- What is needed -
In the listing below, replace "camera" with "viewer" and reproduce the text otherwise unchanged, omitting the pictures.

- Material shown -
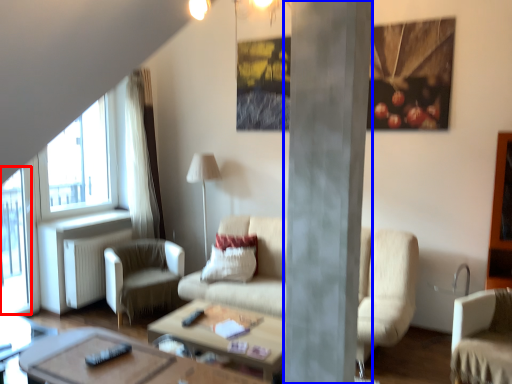
Question: Which object appears closest to the camera in this image, window screen (highlighted by a red box) or pillar (highlighted by a blue box)?

Choices:
 (A) window screen
 (B) pillar

Answer: (B)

- Answer space -
Question: Which object appears closest to the viewer in this image, window screen (highlighted by a red box) or pillar (highlighted by a blue box)?

Choices:
 (A) window screen
 (B) pillar

Answer: (B)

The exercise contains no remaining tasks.